BEGIN INFORMATION SUPPLIED
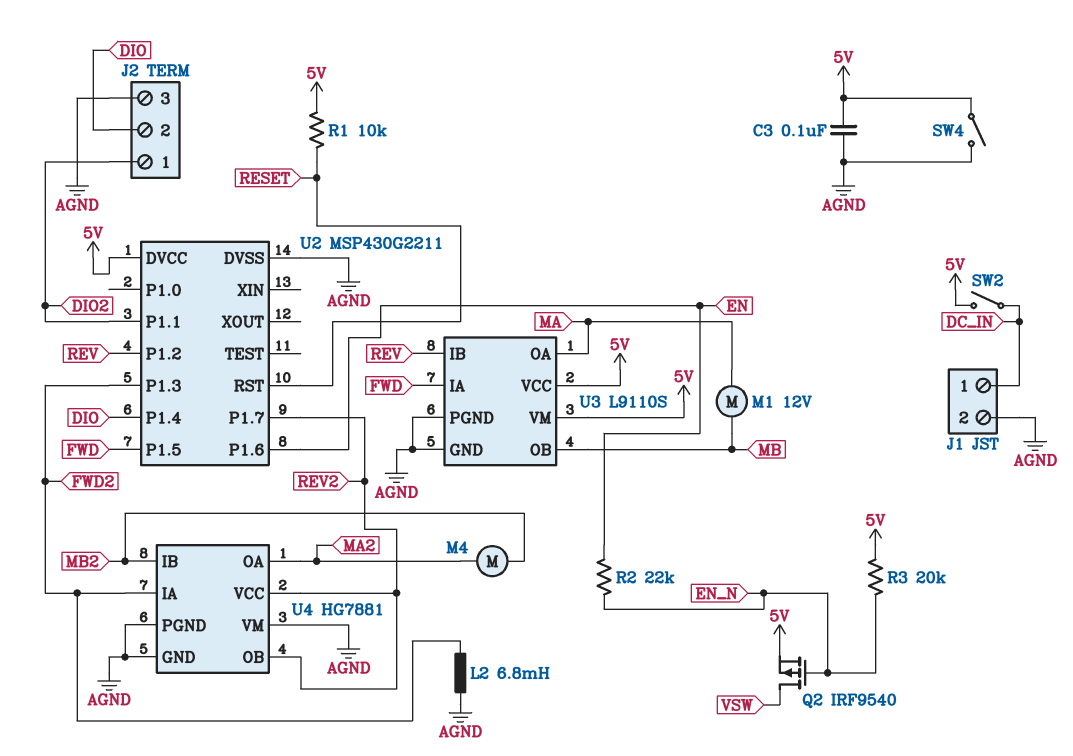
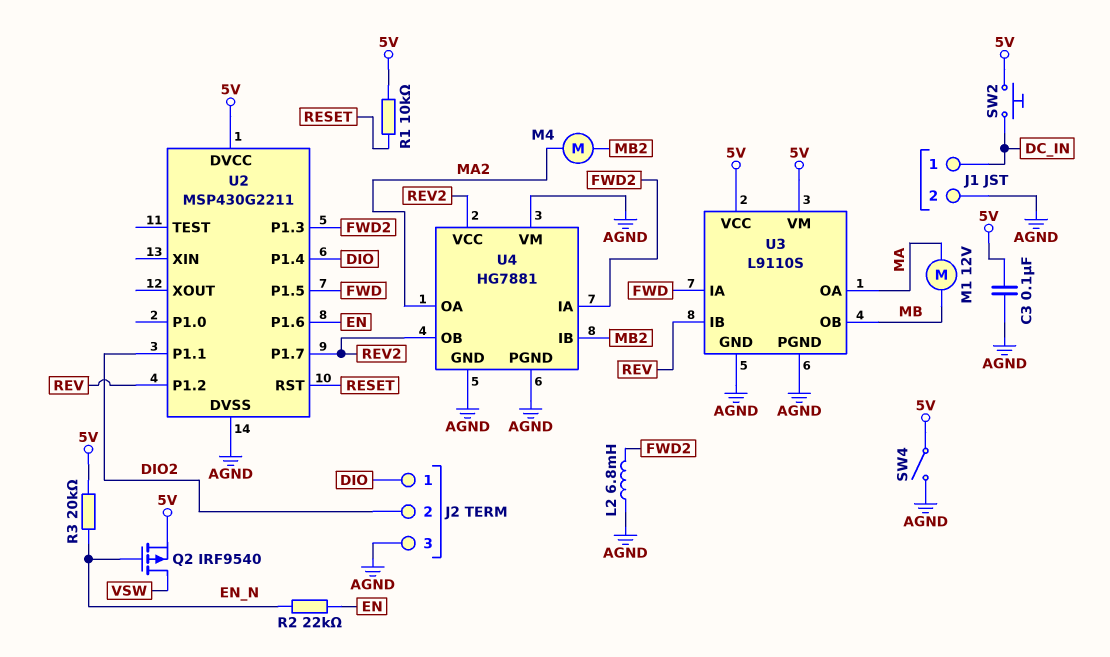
J2 pin 1: DIO2 -> DIO
J2 pin 2: DIO -> DIO2
SW2: switch (5V, DC_IN) -> button (5V, DC_IN)

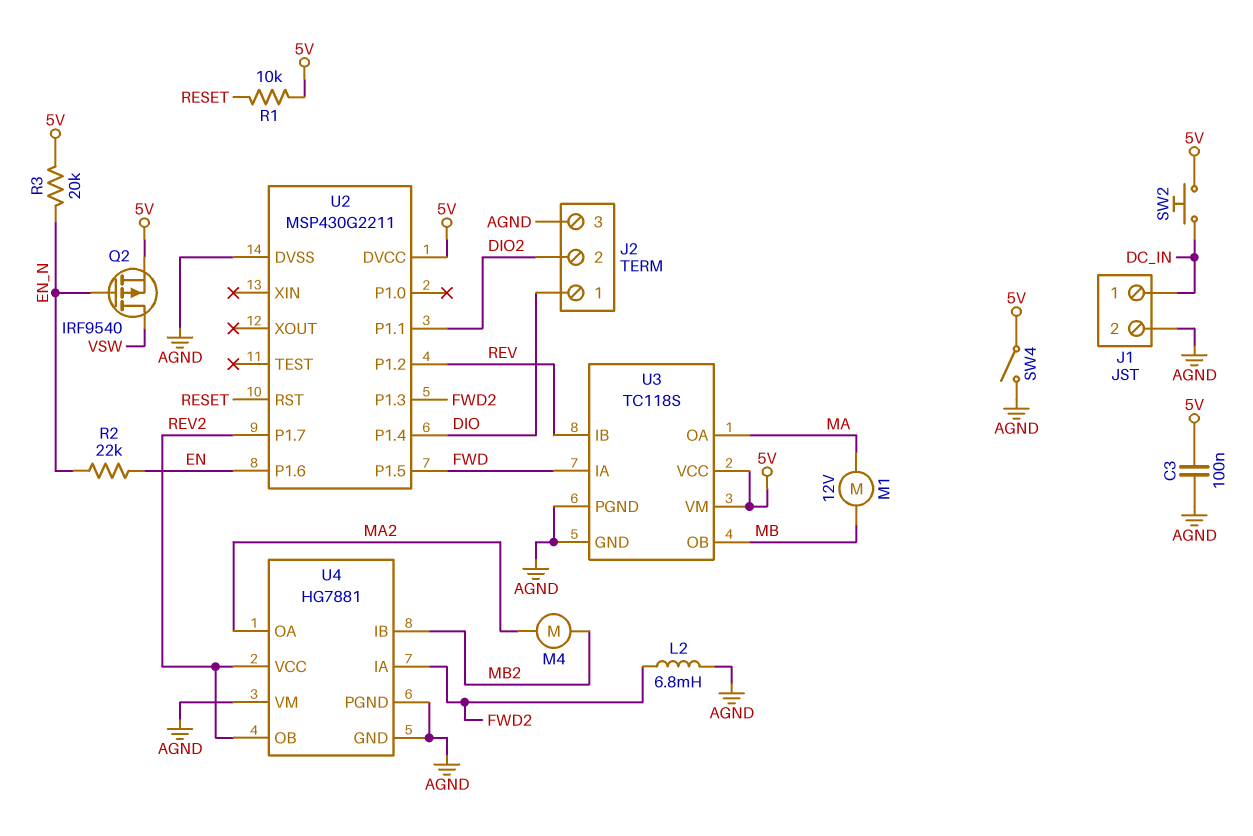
U3: L9110S -> TC118S

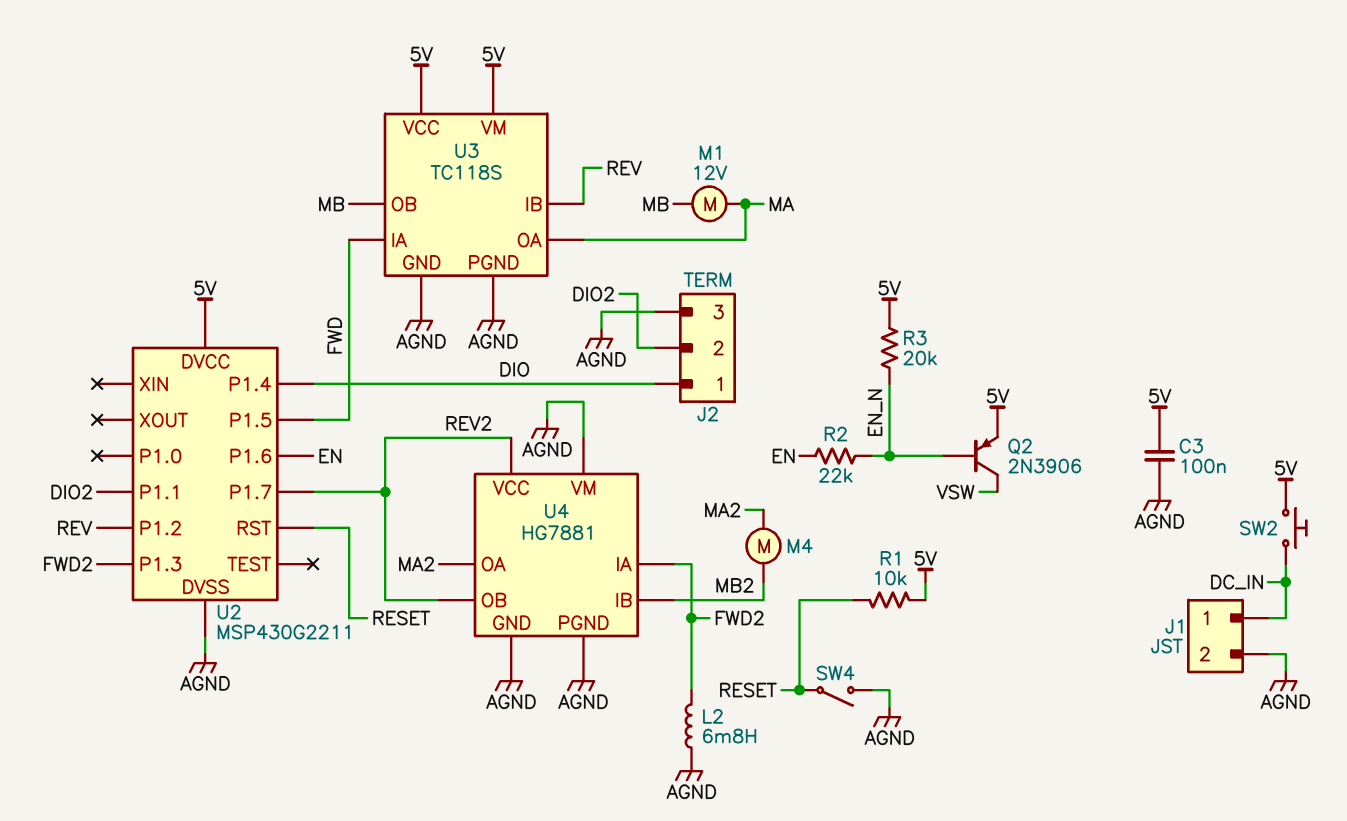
Q2: PMOS IRF9540 (G EN_N, D VSW, S 5V) -> PNP 2N3906 (B EN_N, C VSW, E 5V)
SW4: switch (5V, AGND) -> switch (AGND, RESET)

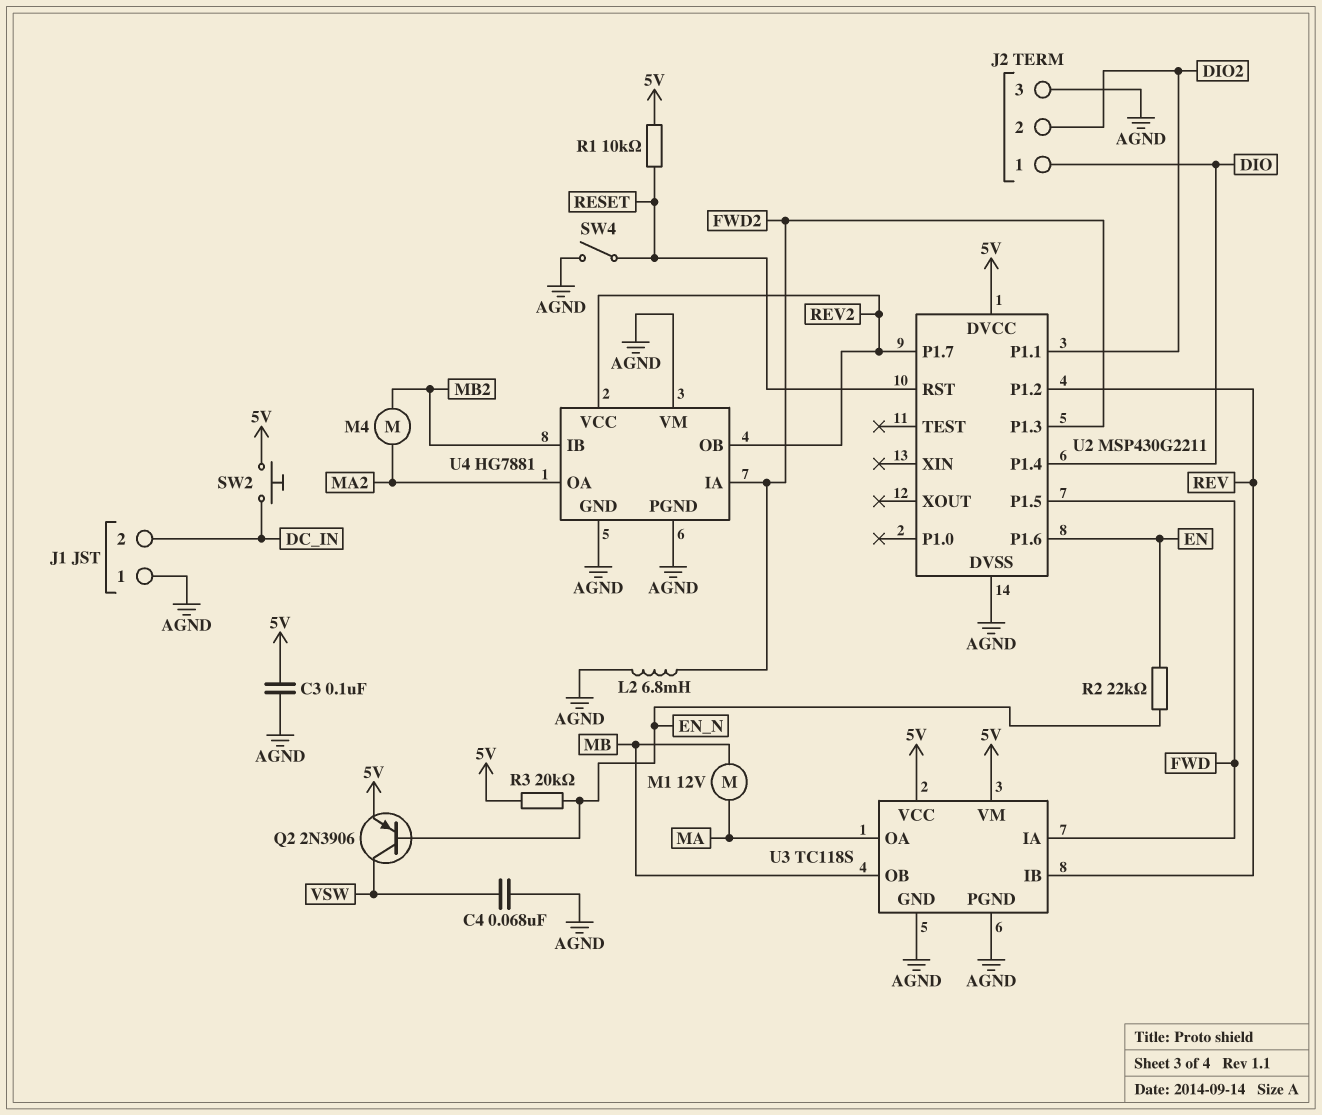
C4: none -> 68nF (AGND, VSW)
J1 pin 1: DC_IN -> AGND
J1 pin 2: AGND -> DC_IN

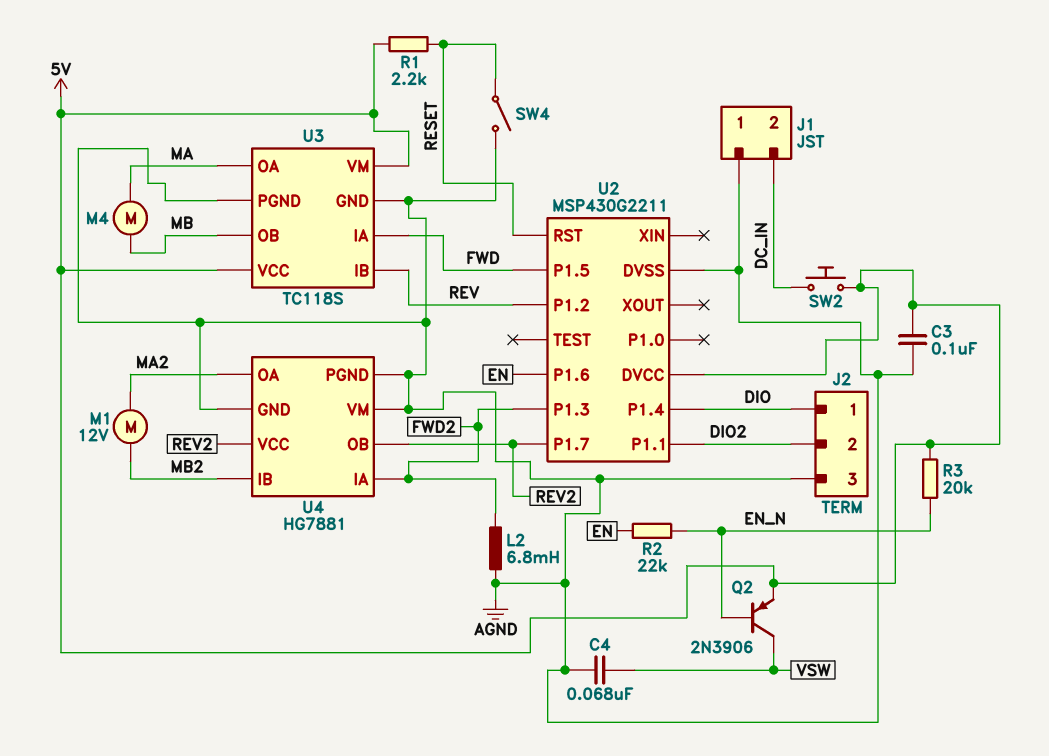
M1: motor 12V (MA, MB) -> motor 12V (MA2, MB2)
M4: motor (MA2, MB2) -> motor (MA, MB)
R1: 10k (5V, RESET) -> 2.2k (5V, RESET)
END INFORMATION SUPPLIED
#### REQUIREMENT
From the very first line of the listing above through the line that holds "M4: motor (MA2, MB2) -> motor (MA, MB)", write out each line exactly as it stands, leaving pictures out.

#### SOLVED PROBLEM
J2 pin 1: DIO2 -> DIO
J2 pin 2: DIO -> DIO2
SW2: switch (5V, DC_IN) -> button (5V, DC_IN)

U3: L9110S -> TC118S

Q2: PMOS IRF9540 (G EN_N, D VSW, S 5V) -> PNP 2N3906 (B EN_N, C VSW, E 5V)
SW4: switch (5V, AGND) -> switch (AGND, RESET)

C4: none -> 68nF (AGND, VSW)
J1 pin 1: DC_IN -> AGND
J1 pin 2: AGND -> DC_IN

M1: motor 12V (MA, MB) -> motor 12V (MA2, MB2)
M4: motor (MA2, MB2) -> motor (MA, MB)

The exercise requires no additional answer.